#### Stored dataset items:

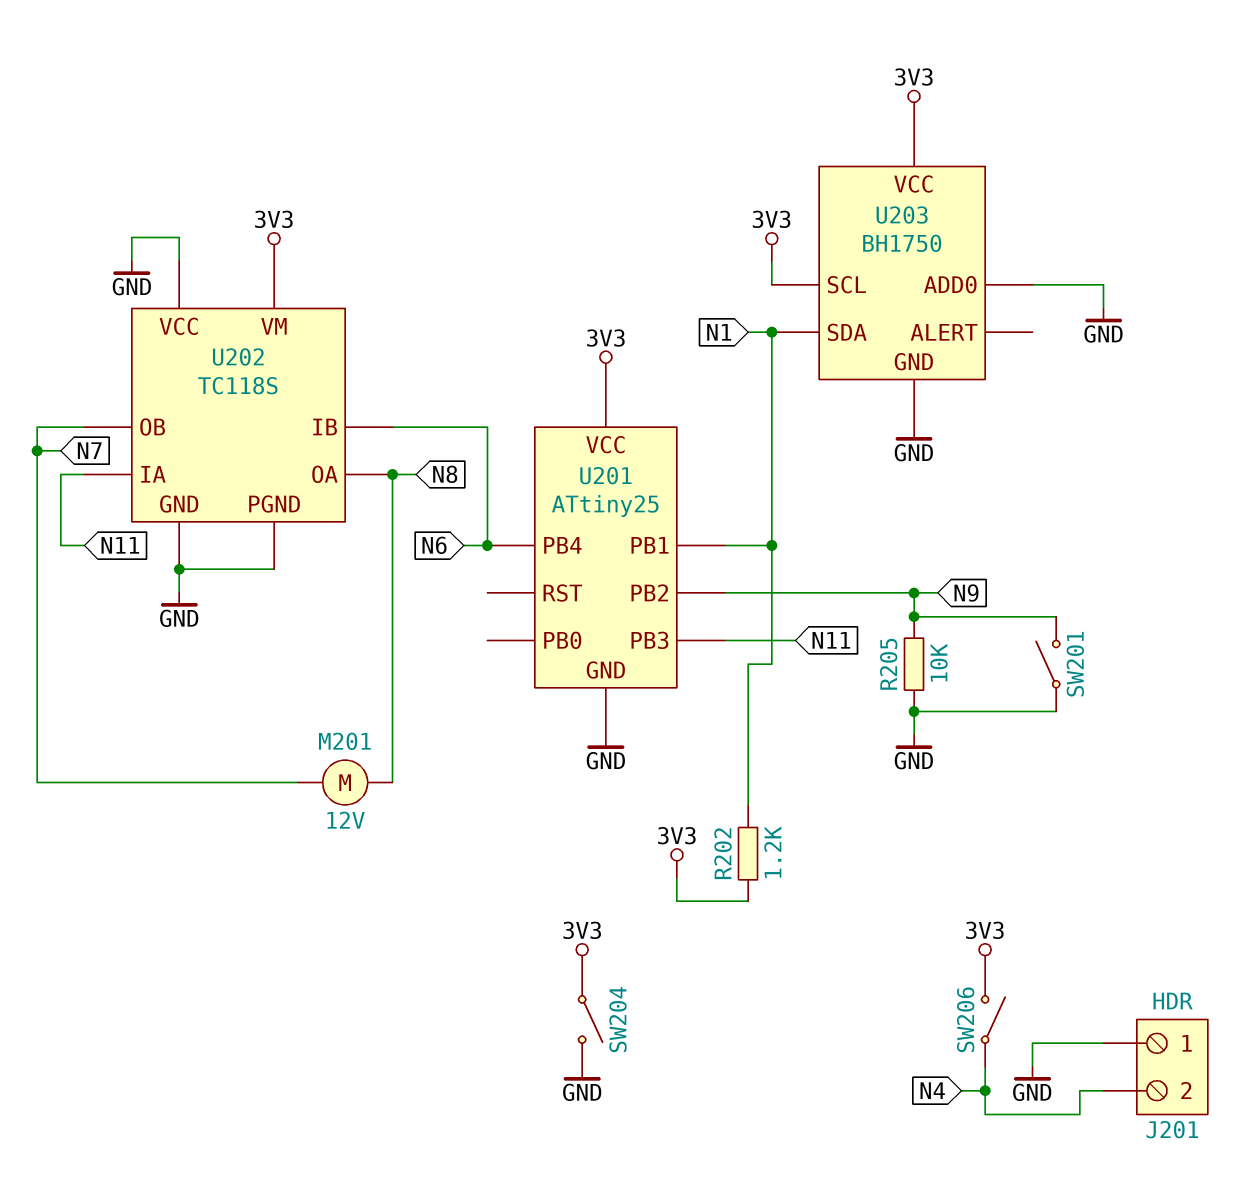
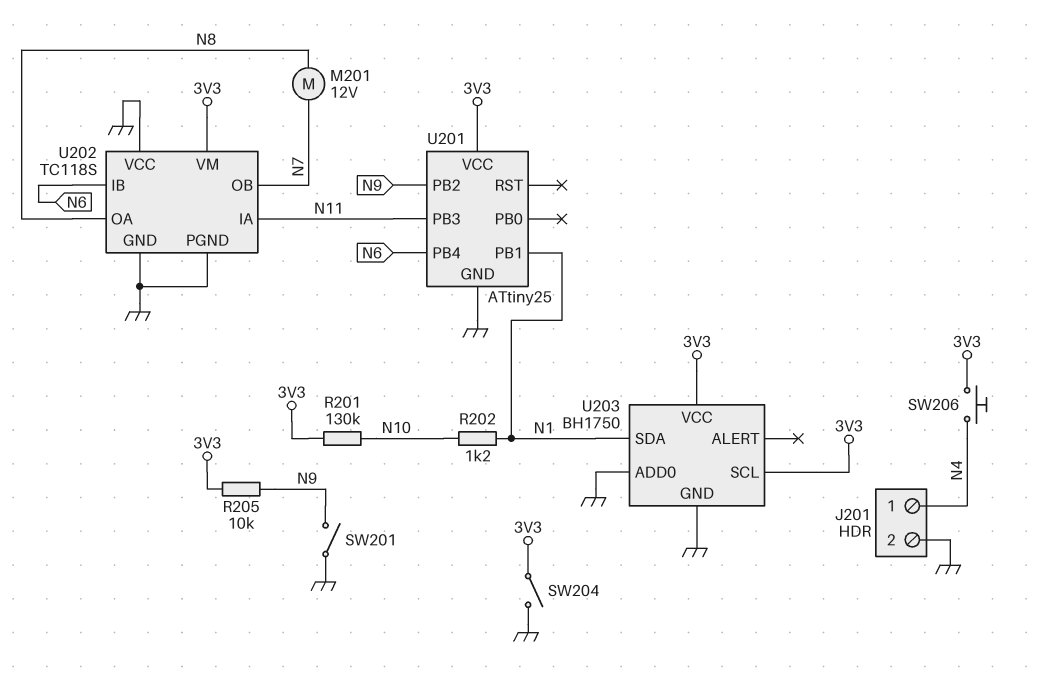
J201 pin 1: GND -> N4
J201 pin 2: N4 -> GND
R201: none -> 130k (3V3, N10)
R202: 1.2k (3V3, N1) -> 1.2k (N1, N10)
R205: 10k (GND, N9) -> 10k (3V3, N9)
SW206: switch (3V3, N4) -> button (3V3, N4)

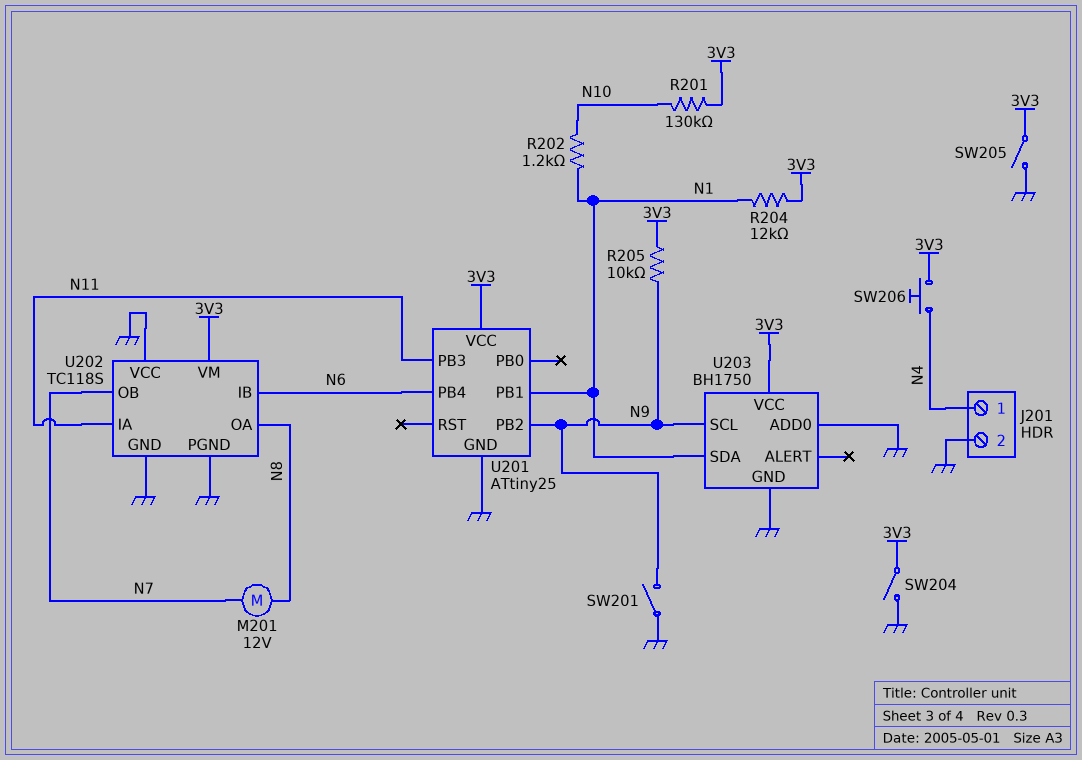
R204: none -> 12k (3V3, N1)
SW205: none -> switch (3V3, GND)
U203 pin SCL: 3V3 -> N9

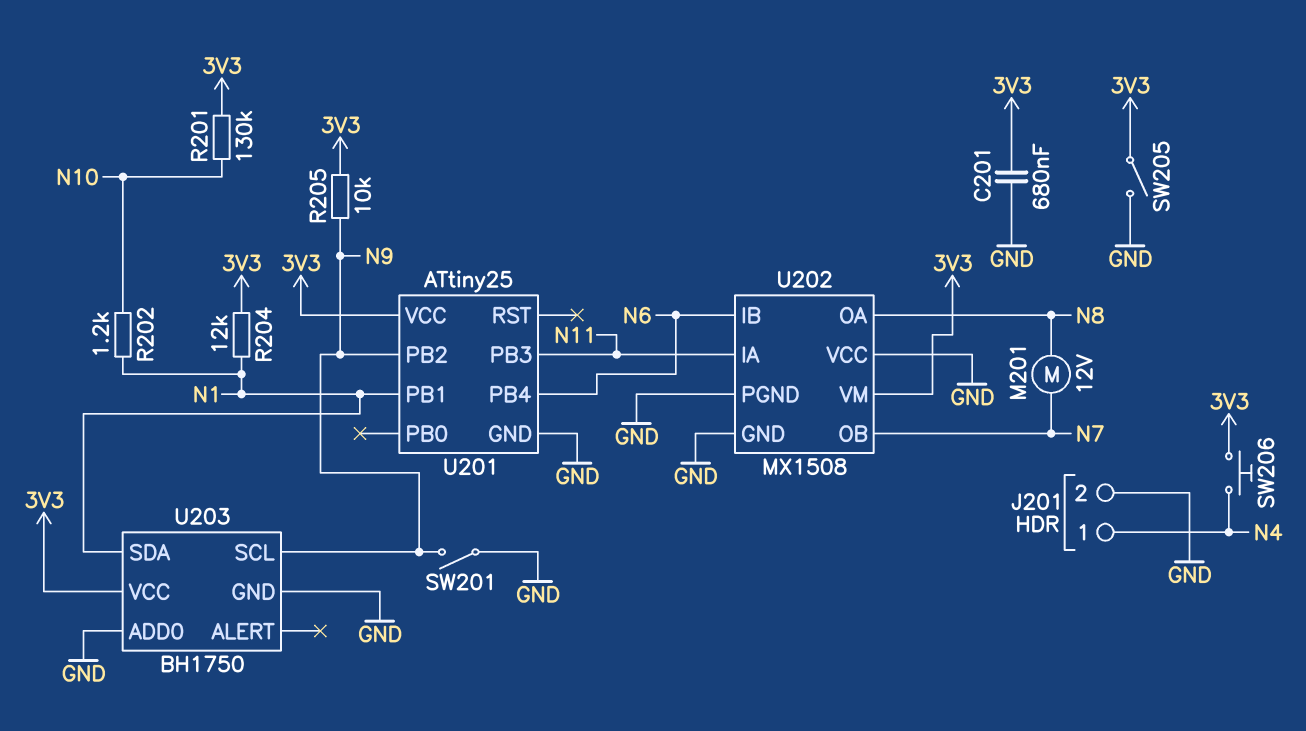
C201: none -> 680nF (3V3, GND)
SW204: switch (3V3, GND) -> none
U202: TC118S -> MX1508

#### INSTRUCTIONS FOR THE TASK:
Reproduce every entry above in full and exactly, though not its pictures.

#### WRITTEN ANSWER:
J201 pin 1: GND -> N4
J201 pin 2: N4 -> GND
R201: none -> 130k (3V3, N10)
R202: 1.2k (3V3, N1) -> 1.2k (N1, N10)
R205: 10k (GND, N9) -> 10k (3V3, N9)
SW206: switch (3V3, N4) -> button (3V3, N4)

R204: none -> 12k (3V3, N1)
SW205: none -> switch (3V3, GND)
U203 pin SCL: 3V3 -> N9

C201: none -> 680nF (3V3, GND)
SW204: switch (3V3, GND) -> none
U202: TC118S -> MX1508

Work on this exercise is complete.